**** DATA EXTRACT ****

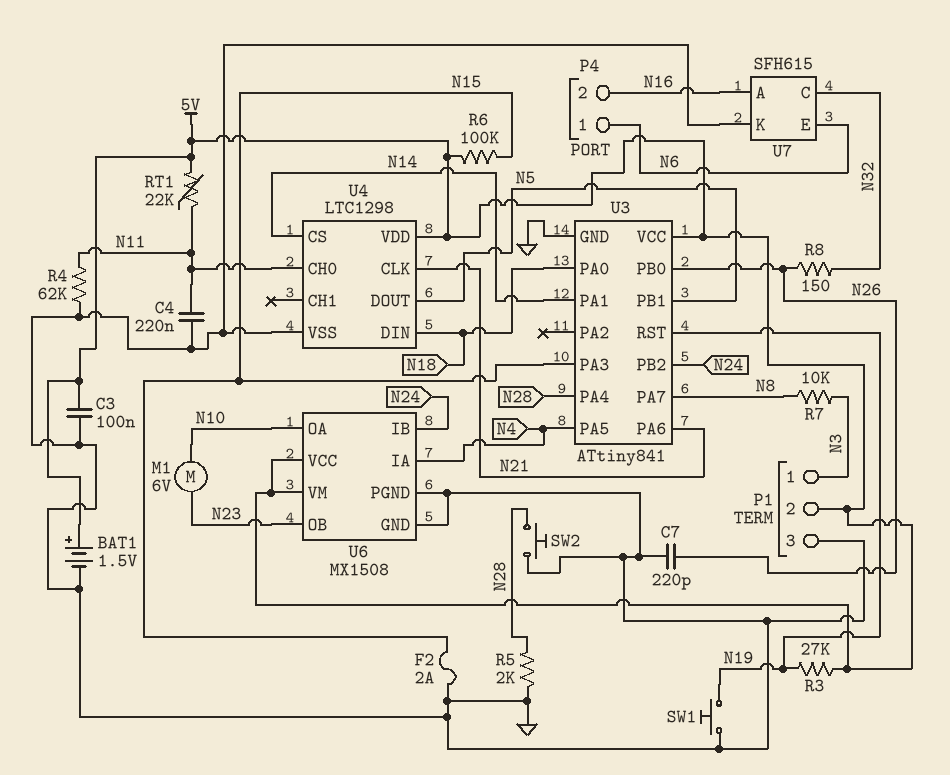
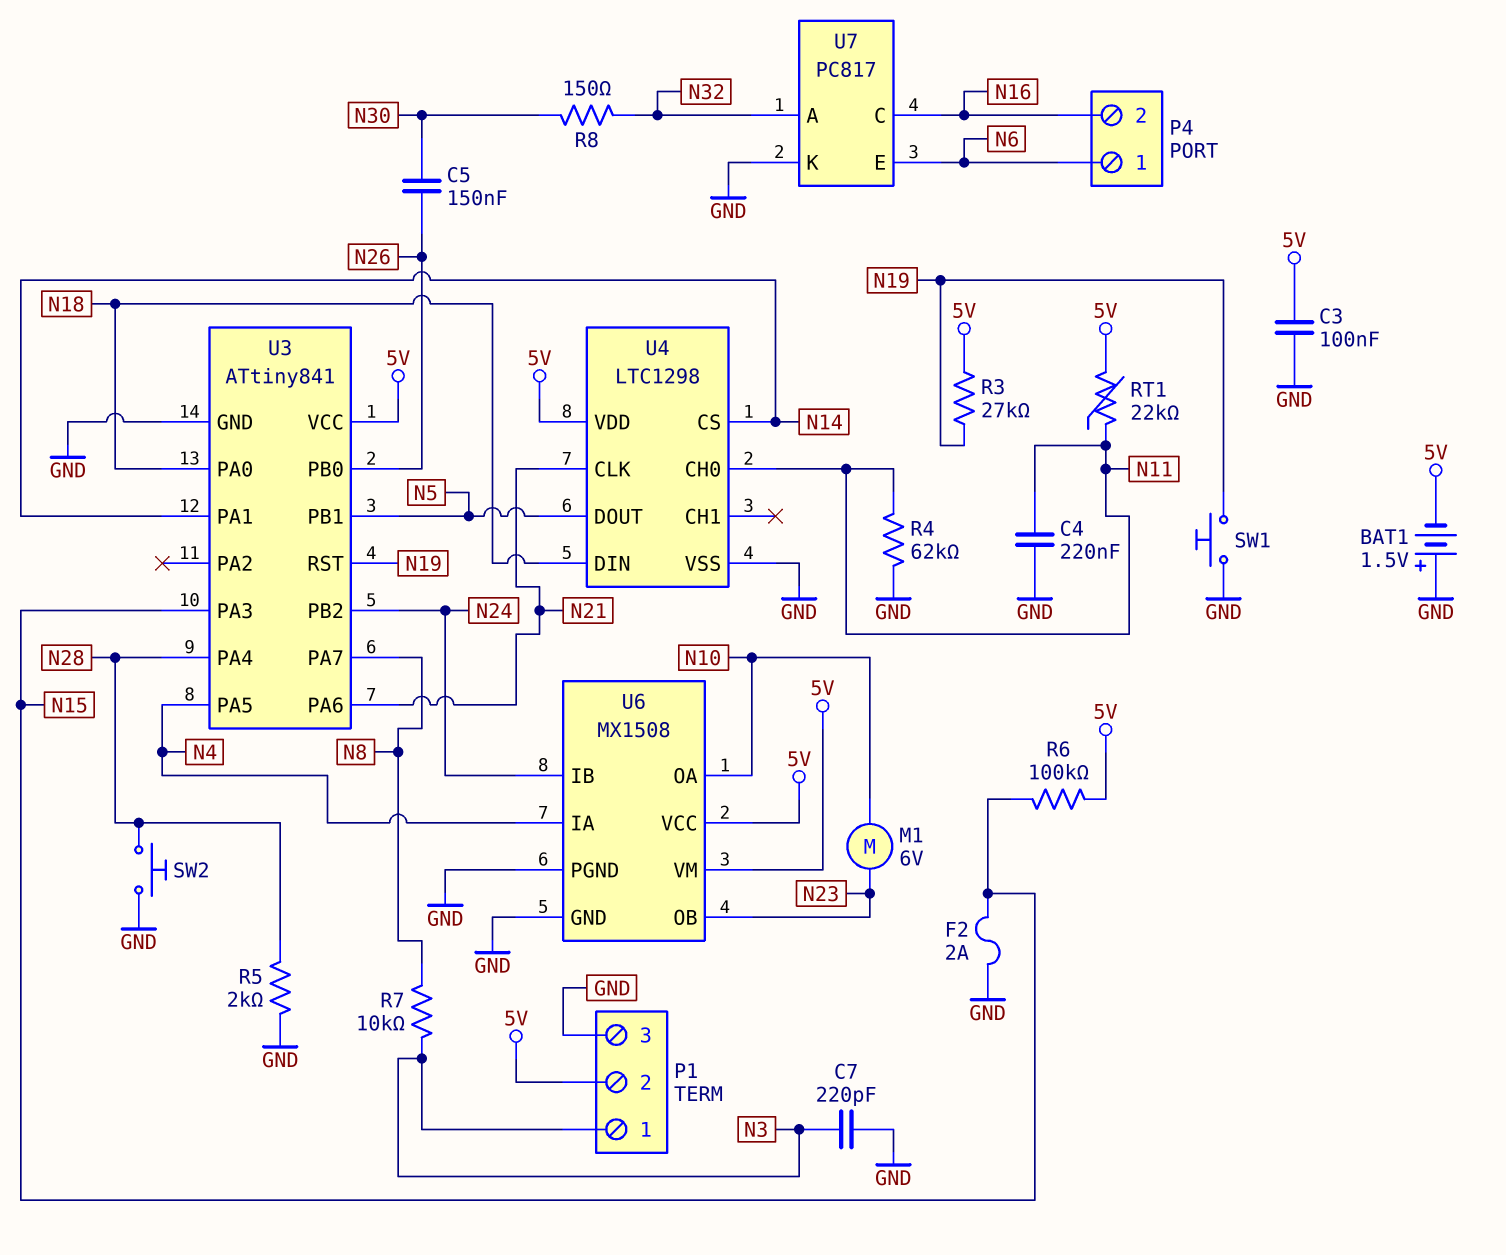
BAT1: 1.5V (plus 5V, minus GND) -> 1.5V (plus GND, minus 5V)
C5: none -> 150nF (N26, N30)
C7: 220pF (GND, N26) -> 220pF (GND, N3)
R8: 150 (N26, N32) -> 150 (N30, N32)
U7: SFH615 -> PC817
U7 pin A: N16 -> N32
U7 pin C: N32 -> N16

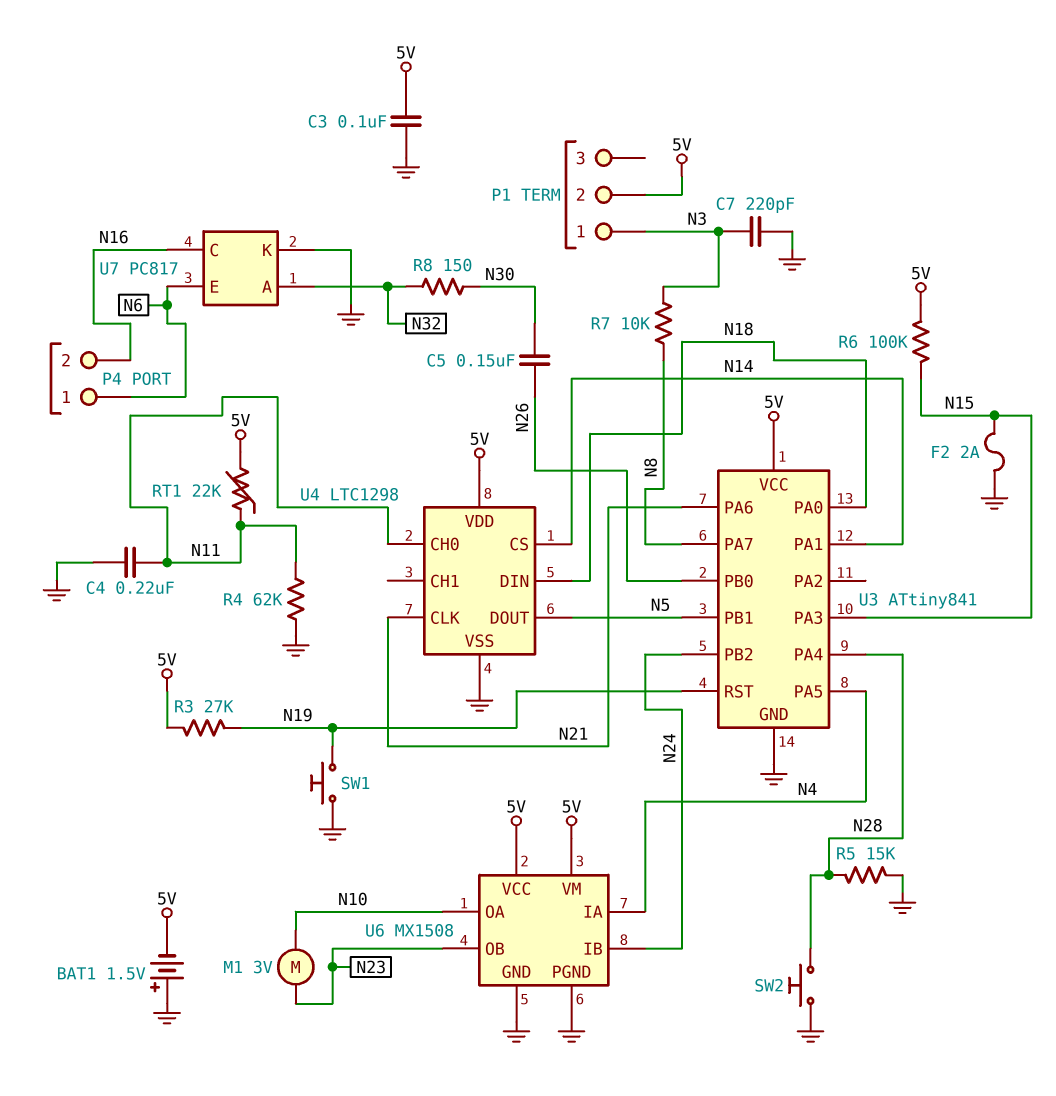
M1: motor 6V (N10, N23) -> motor 3V (N10, N23)
P1 pin 3: GND -> none
R5: 2k (GND, N28) -> 15k (GND, N28)

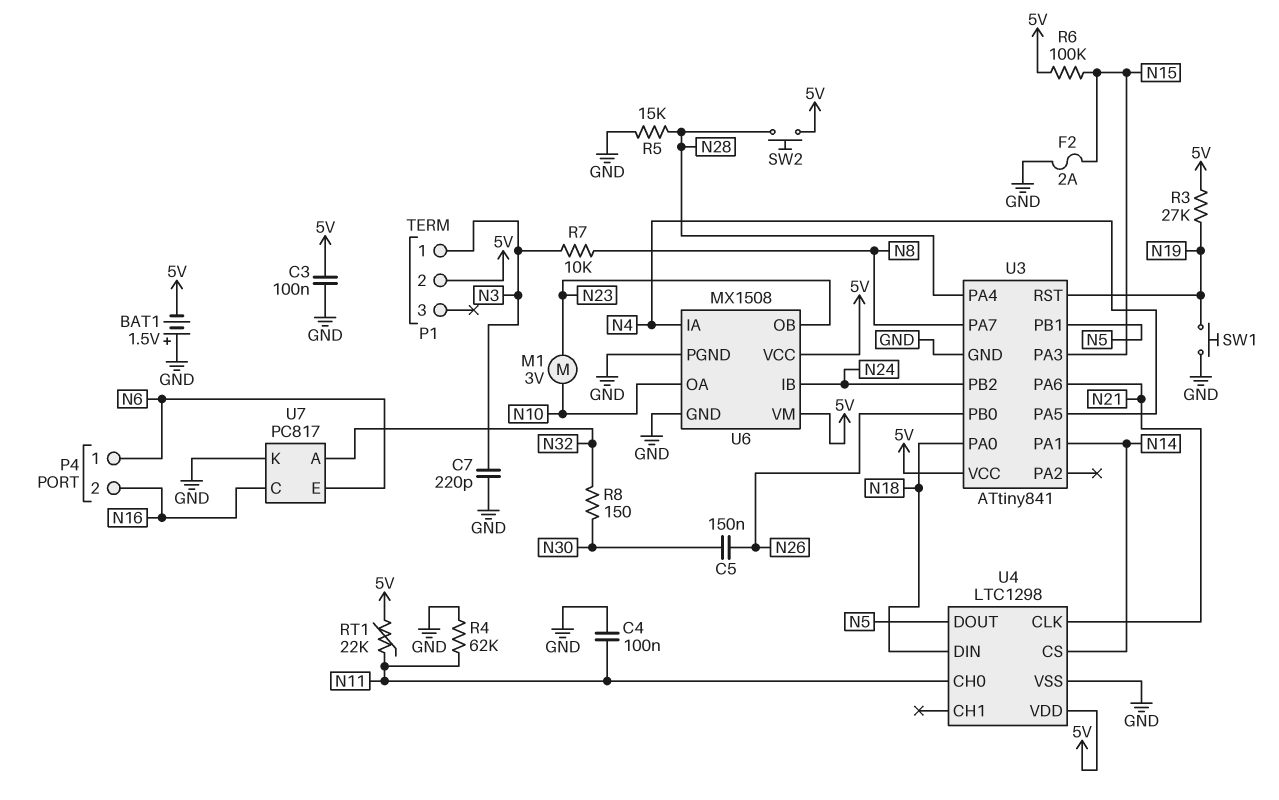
C4: 220nF (GND, N11) -> 100nF (GND, N11)
SW2: button (GND, N28) -> button (5V, N28)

****

**DIRECTIONS**
A verbatim copy of the data, with all pictures omitted, is the required output.

**ANSWER BOX**
BAT1: 1.5V (plus 5V, minus GND) -> 1.5V (plus GND, minus 5V)
C5: none -> 150nF (N26, N30)
C7: 220pF (GND, N26) -> 220pF (GND, N3)
R8: 150 (N26, N32) -> 150 (N30, N32)
U7: SFH615 -> PC817
U7 pin A: N16 -> N32
U7 pin C: N32 -> N16

M1: motor 6V (N10, N23) -> motor 3V (N10, N23)
P1 pin 3: GND -> none
R5: 2k (GND, N28) -> 15k (GND, N28)

C4: 220nF (GND, N11) -> 100nF (GND, N11)
SW2: button (GND, N28) -> button (5V, N28)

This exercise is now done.